TASK ▸ All of the entries below should be printed exactly; the pictures are to be left out.

TASK DATA ▸
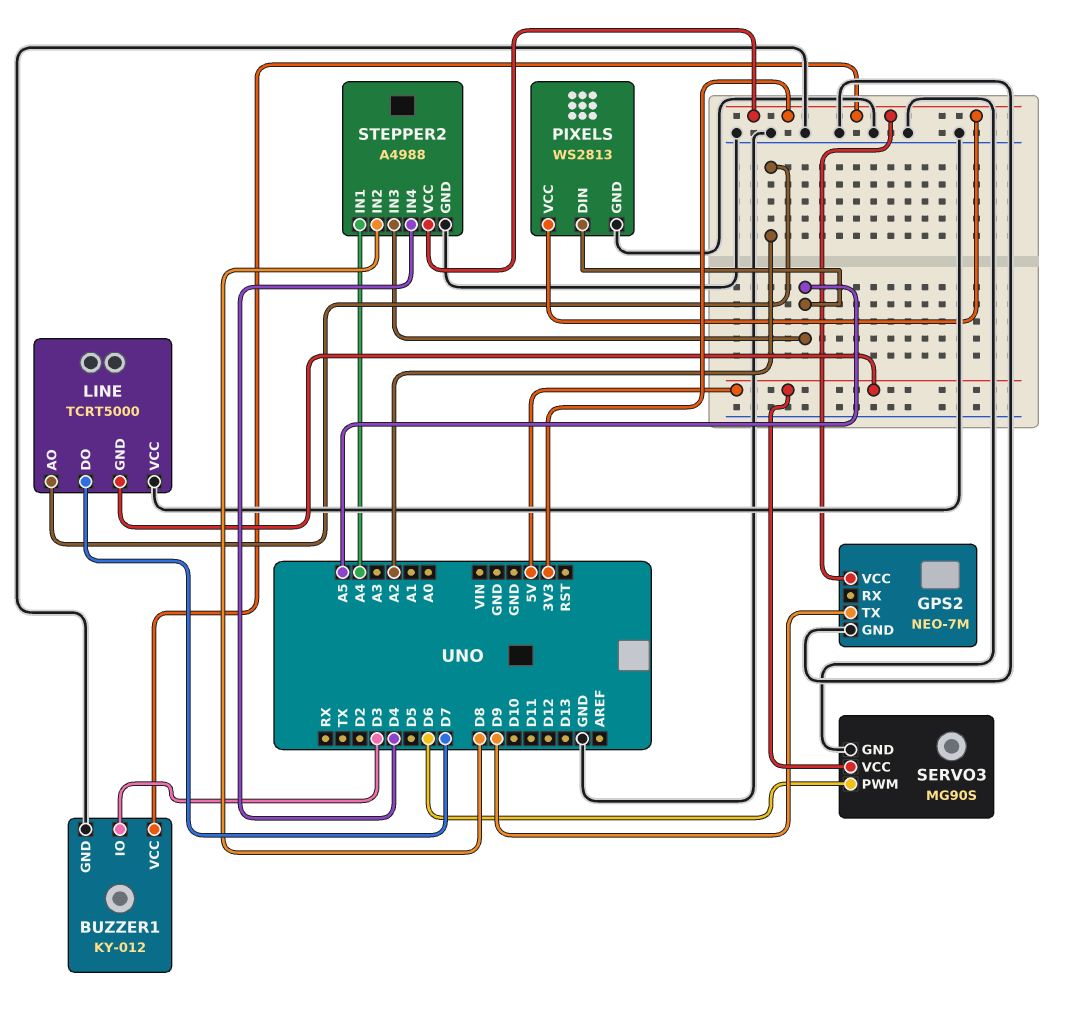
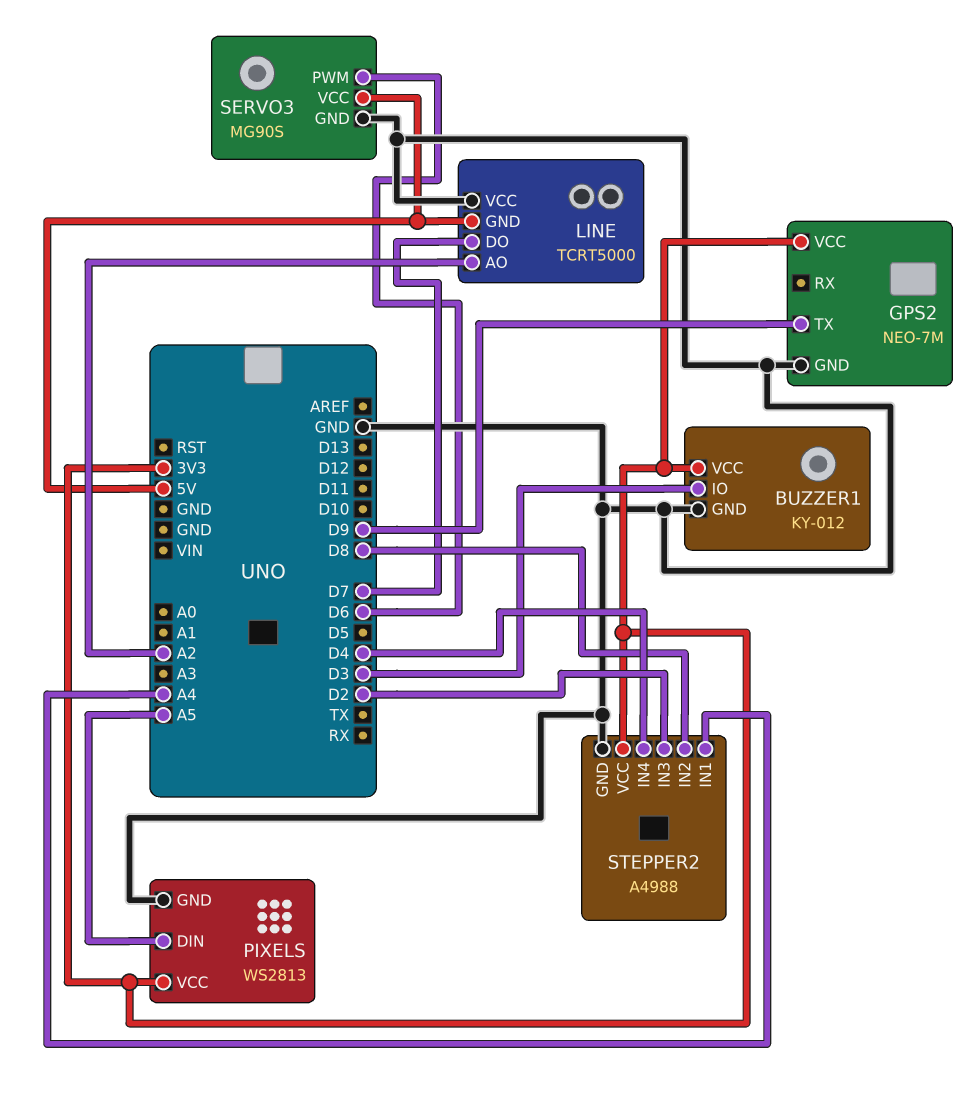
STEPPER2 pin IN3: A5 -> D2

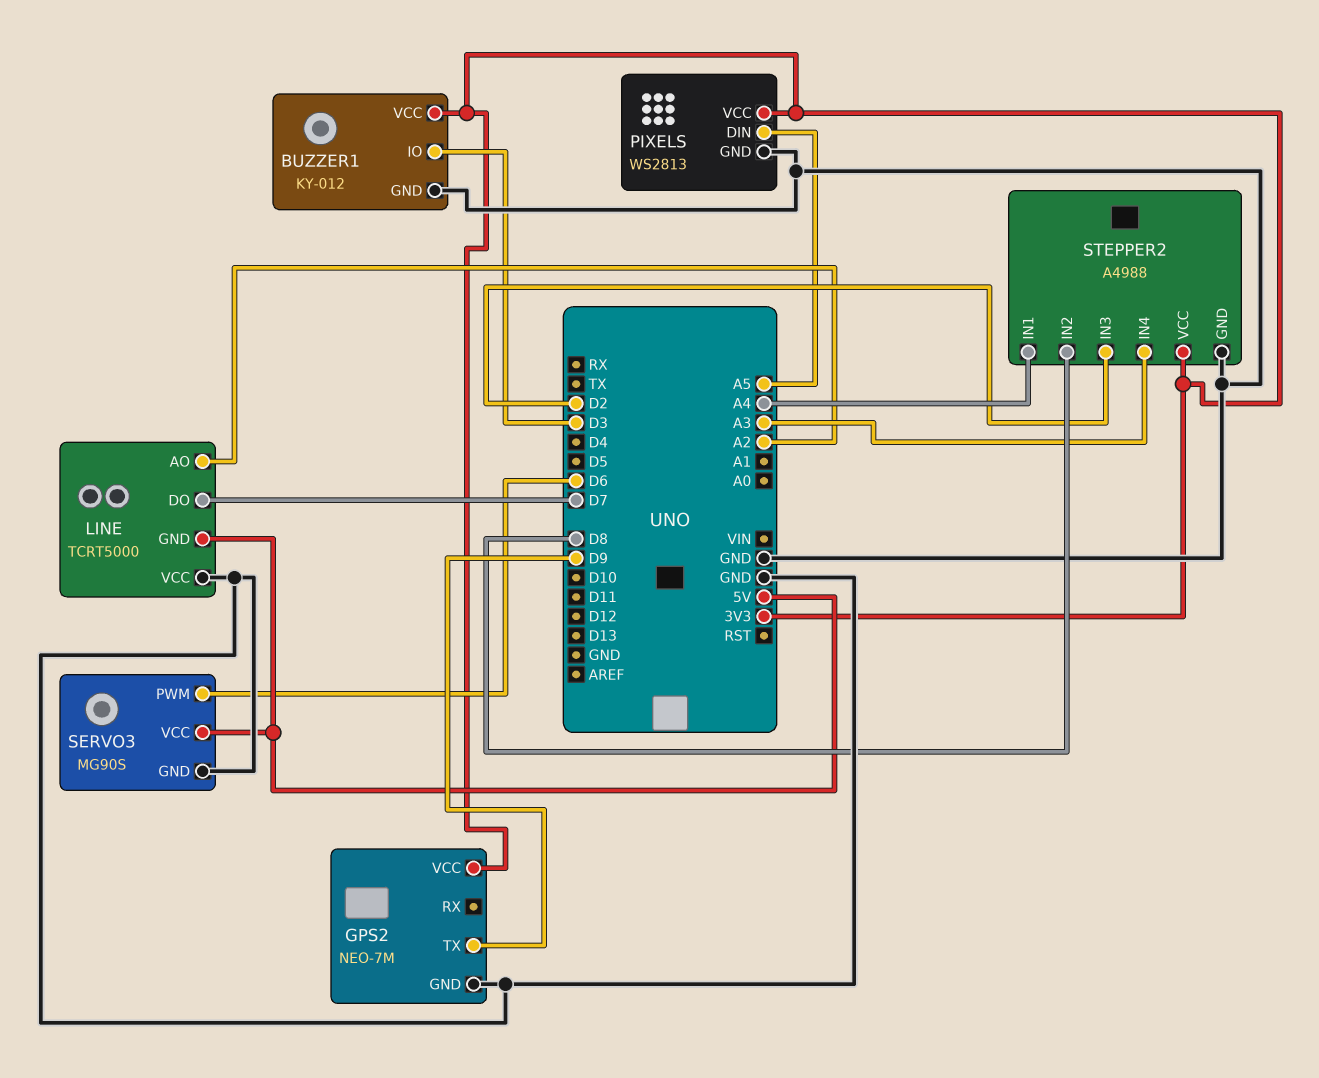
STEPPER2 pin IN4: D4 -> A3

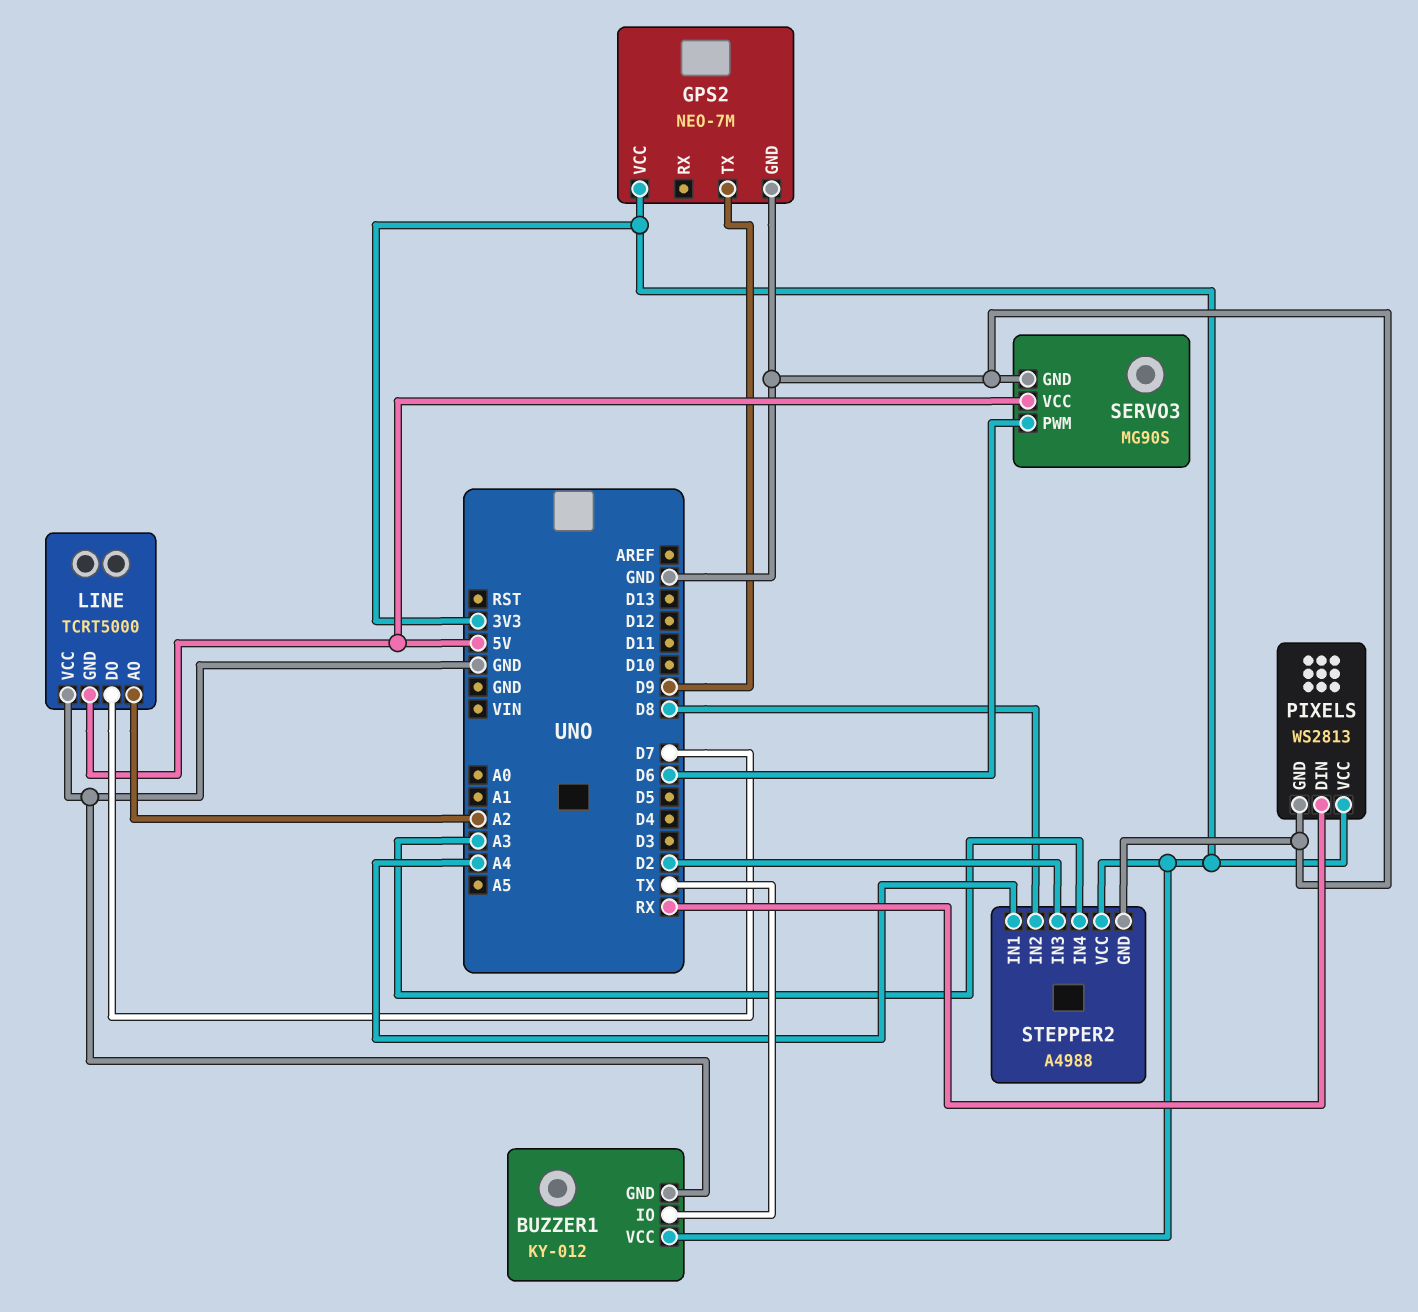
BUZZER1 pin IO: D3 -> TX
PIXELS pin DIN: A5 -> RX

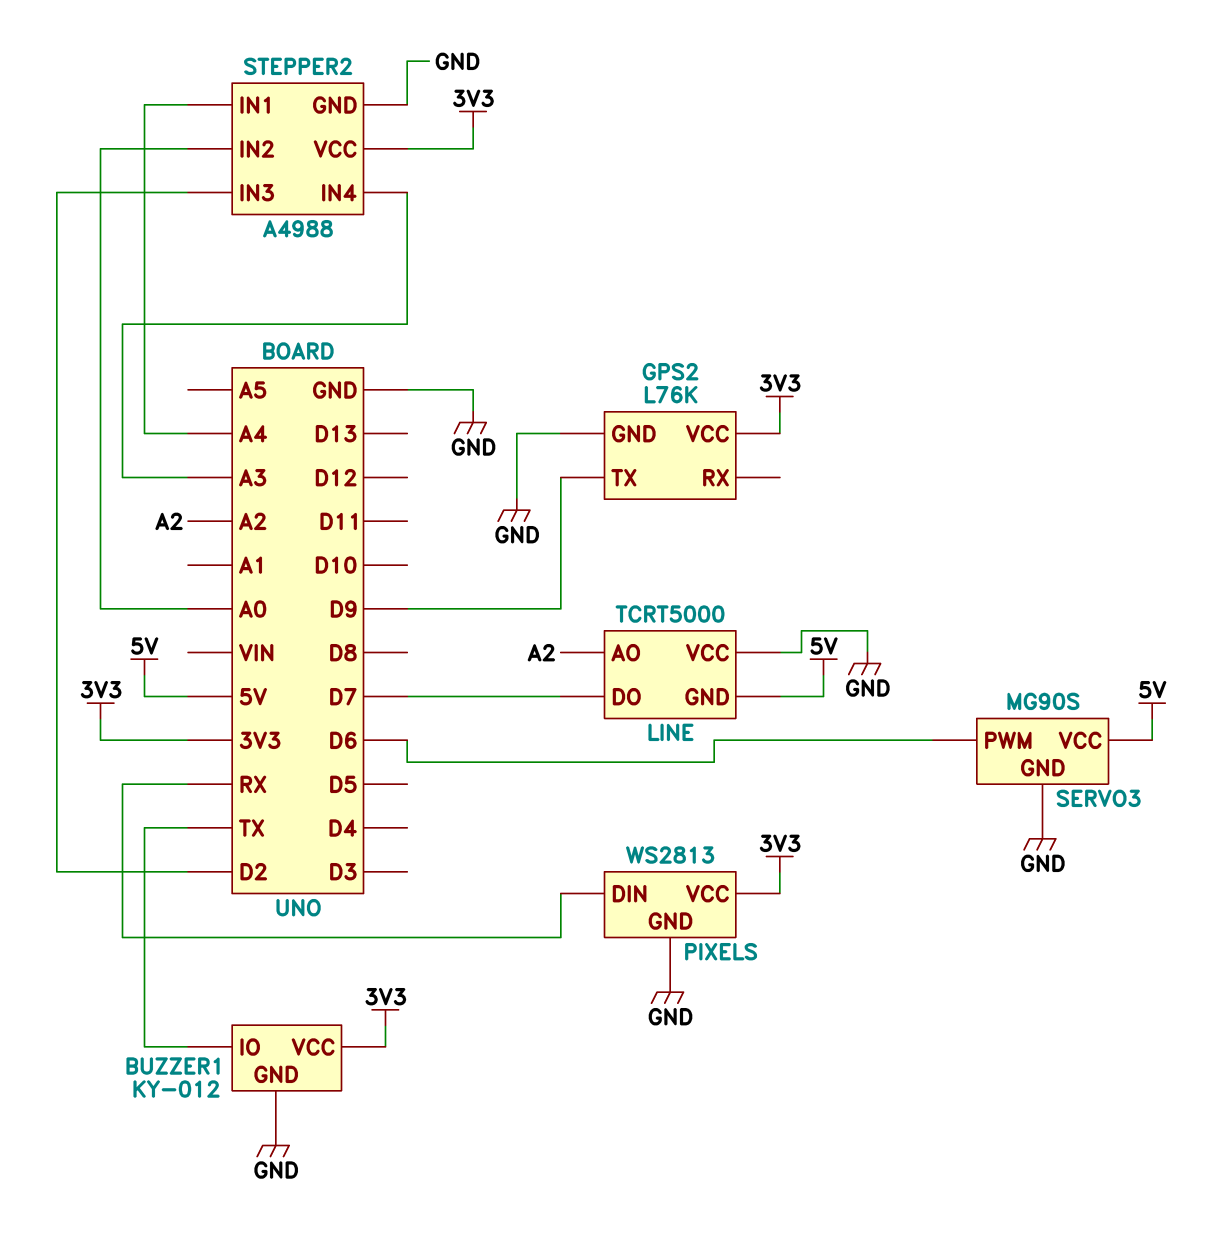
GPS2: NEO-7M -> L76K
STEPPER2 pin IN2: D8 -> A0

WRITTEN RESPONSE ▸
STEPPER2 pin IN3: A5 -> D2

STEPPER2 pin IN4: D4 -> A3

BUZZER1 pin IO: D3 -> TX
PIXELS pin DIN: A5 -> RX

GPS2: NEO-7M -> L76K
STEPPER2 pin IN2: D8 -> A0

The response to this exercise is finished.